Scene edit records
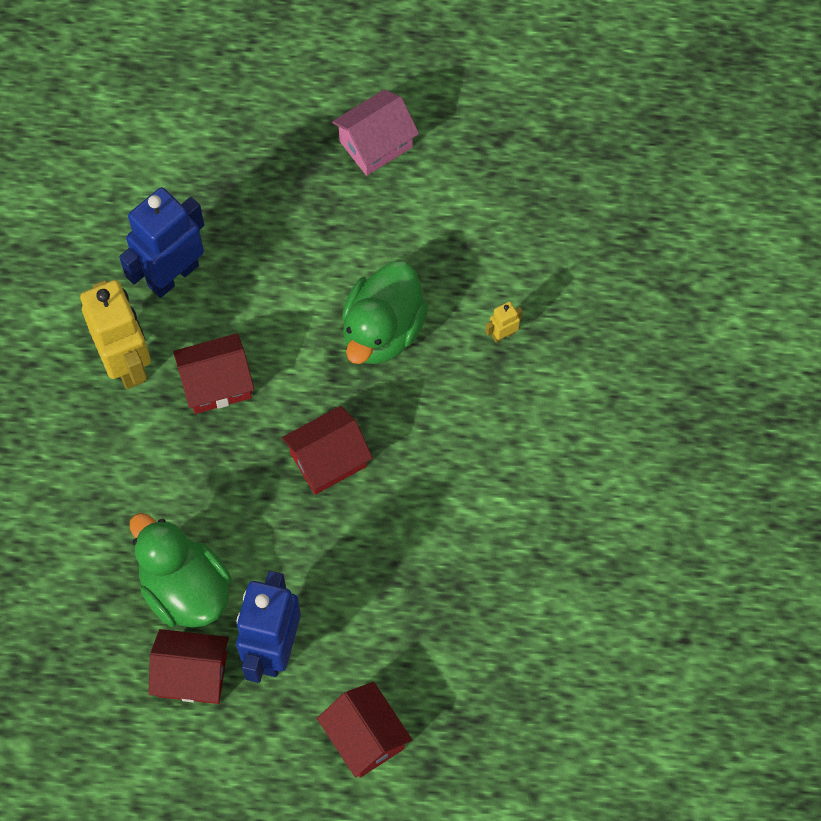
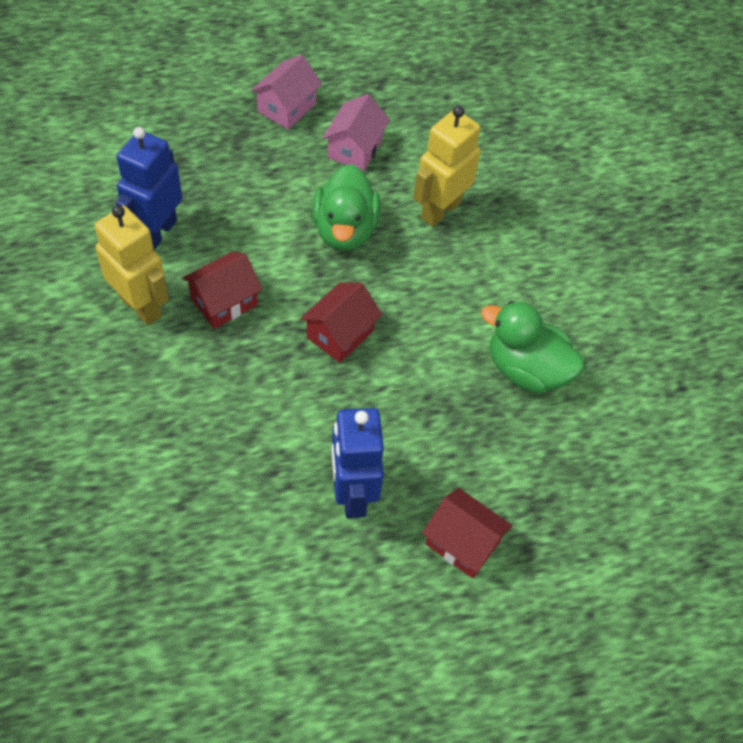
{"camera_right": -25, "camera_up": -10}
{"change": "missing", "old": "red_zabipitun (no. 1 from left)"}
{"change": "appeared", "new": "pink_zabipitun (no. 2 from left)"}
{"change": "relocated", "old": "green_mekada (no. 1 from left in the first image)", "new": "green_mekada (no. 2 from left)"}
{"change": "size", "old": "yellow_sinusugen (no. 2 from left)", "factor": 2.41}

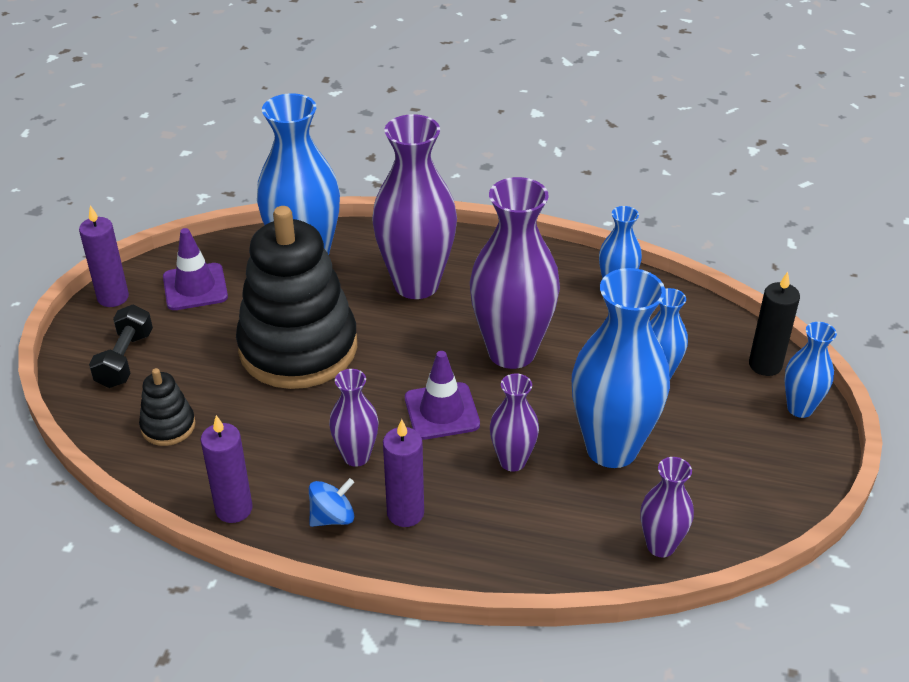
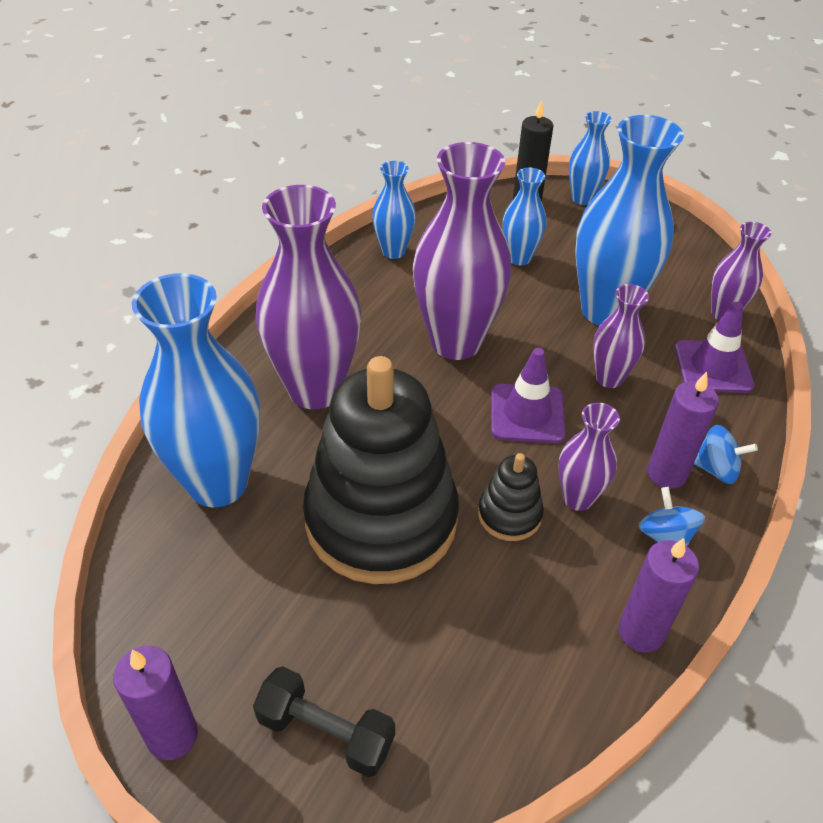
{"camera_right": -75, "camera_up": 5}
{"change": "appeared", "new": "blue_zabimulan (no. 2 from left)"}
{"change": "relocated", "old": "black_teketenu (no. 1 from left in the first image)", "new": "black_teketenu (no. 2 from left)"}
{"change": "relocated", "old": "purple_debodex (no. 1 from left in the first image)", "new": "purple_debodex (no. 2 from left)"}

** ACTIVITY **
Pictures don't belong in the copy. Restate all the entries exactly.

** RESULT BELOW **
{"camera_right": -25, "camera_up": -10}
{"change": "missing", "old": "red_zabipitun (no. 1 from left)"}
{"change": "appeared", "new": "pink_zabipitun (no. 2 from left)"}
{"change": "relocated", "old": "green_mekada (no. 1 from left in the first image)", "new": "green_mekada (no. 2 from left)"}
{"change": "size", "old": "yellow_sinusugen (no. 2 from left)", "factor": 2.41}

{"camera_right": -75, "camera_up": 5}
{"change": "appeared", "new": "blue_zabimulan (no. 2 from left)"}
{"change": "relocated", "old": "black_teketenu (no. 1 from left in the first image)", "new": "black_teketenu (no. 2 from left)"}
{"change": "relocated", "old": "purple_debodex (no. 1 from left in the first image)", "new": "purple_debodex (no. 2 from left)"}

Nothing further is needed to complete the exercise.